• [What the exercise asks]
What you write must be the listing below in full, word for word, minus its pictures.

.....

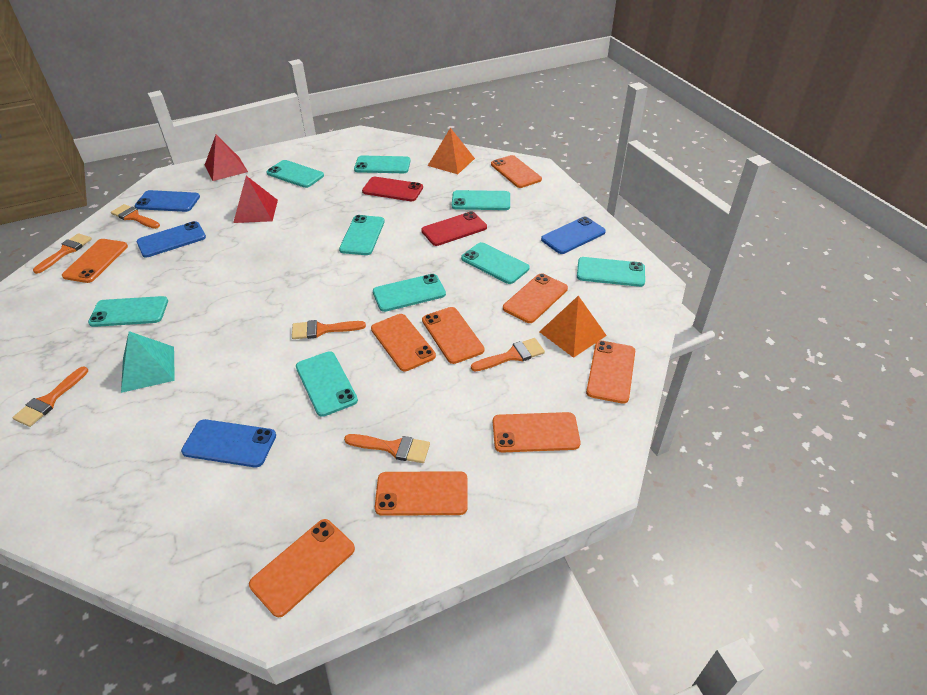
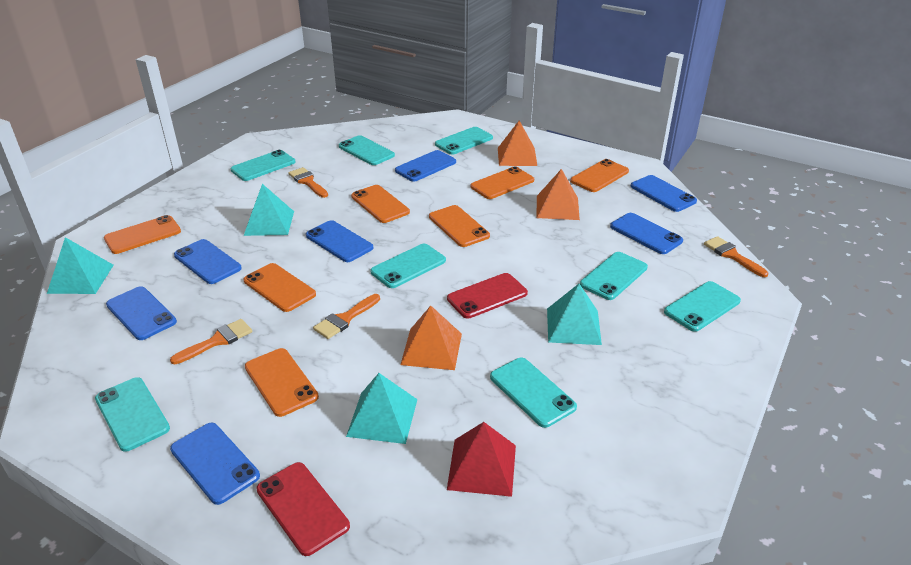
blue phone: 4 -> 7
orange brush: 6 -> 4
orange phone: 9 -> 7
orange pyramid: 2 -> 3
red pyramid: 2 -> 1
turquoise phone: 9 -> 8
turquoise pyramid: 1 -> 4

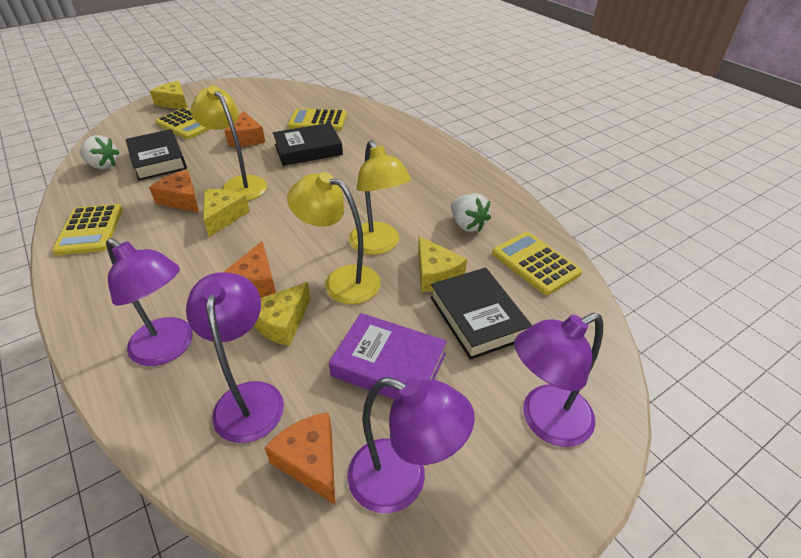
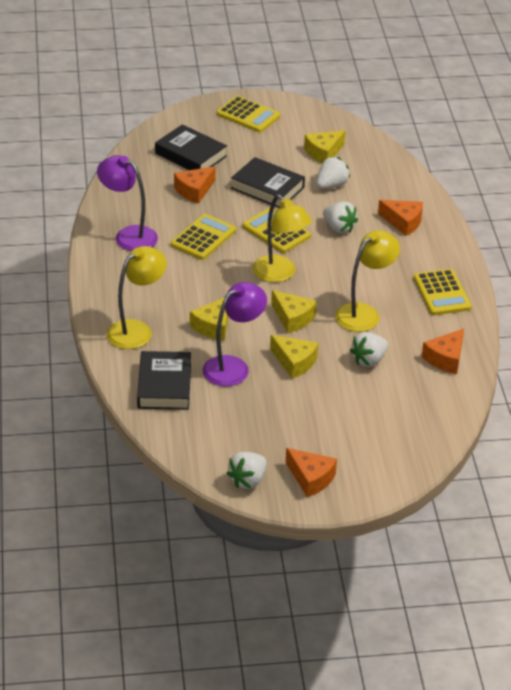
purple book: 1 -> 0
purple lamp: 4 -> 2
white strawberry: 2 -> 4

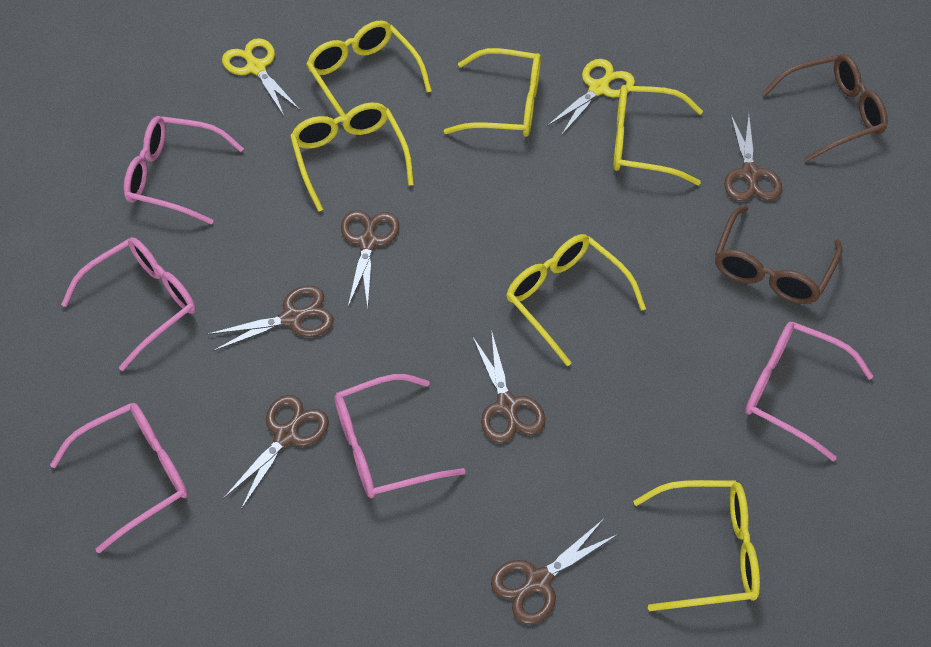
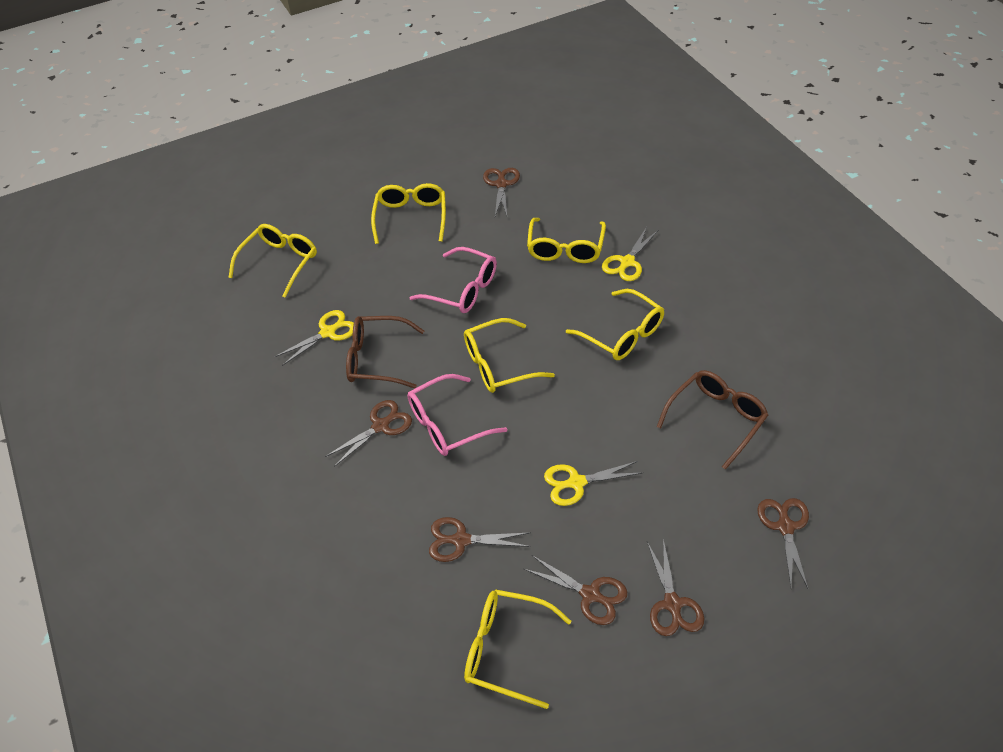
pink glasses: 5 -> 2
yellow scissors: 2 -> 3

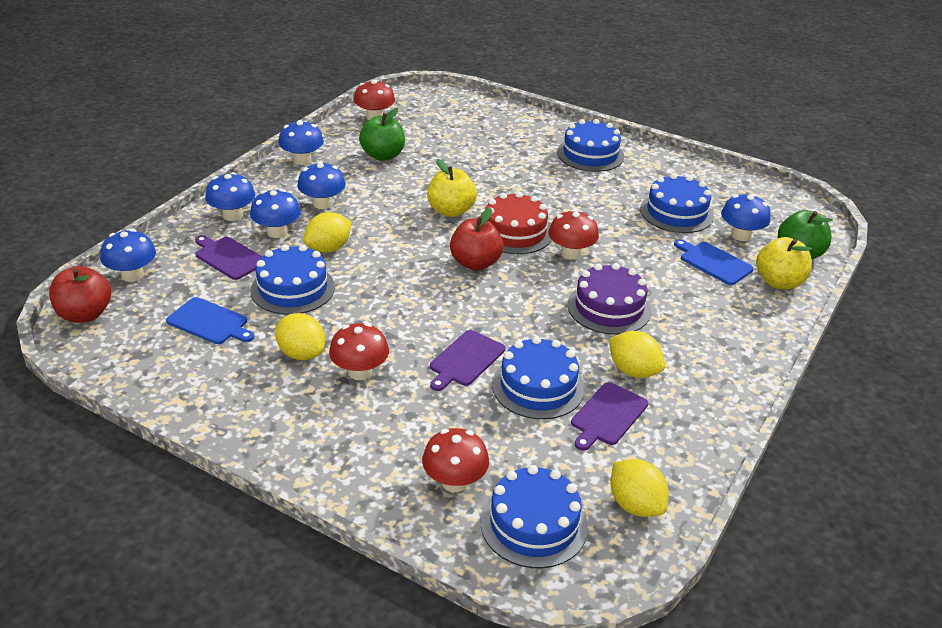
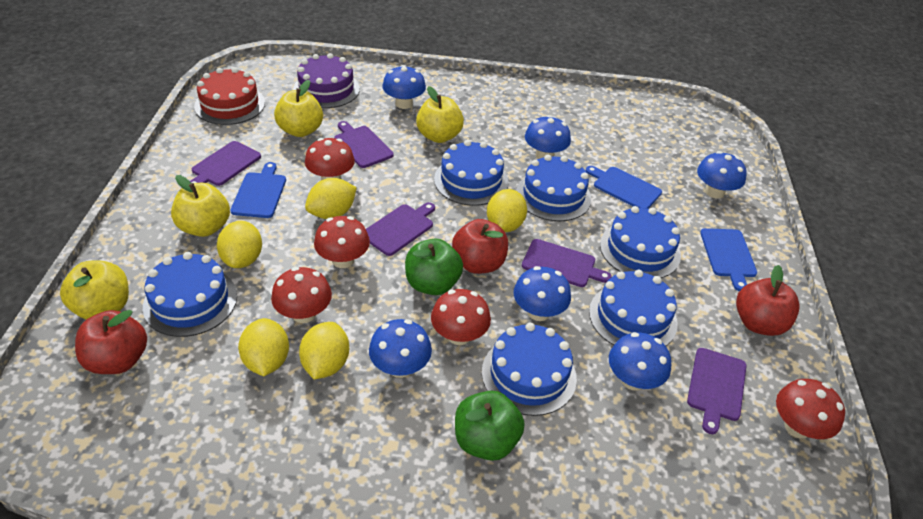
blue cake: 5 -> 6
blue cutting board: 2 -> 3
purple cutting board: 3 -> 5
red apple: 2 -> 3
red mushroom: 4 -> 5
yellow apple: 2 -> 4
yellow lemon: 4 -> 5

.....

• [Exercise solution]
blue phone: 4 -> 7
orange brush: 6 -> 4
orange phone: 9 -> 7
orange pyramid: 2 -> 3
red pyramid: 2 -> 1
turquoise phone: 9 -> 8
turquoise pyramid: 1 -> 4

purple book: 1 -> 0
purple lamp: 4 -> 2
white strawberry: 2 -> 4

pink glasses: 5 -> 2
yellow scissors: 2 -> 3

blue cake: 5 -> 6
blue cutting board: 2 -> 3
purple cutting board: 3 -> 5
red apple: 2 -> 3
red mushroom: 4 -> 5
yellow apple: 2 -> 4
yellow lemon: 4 -> 5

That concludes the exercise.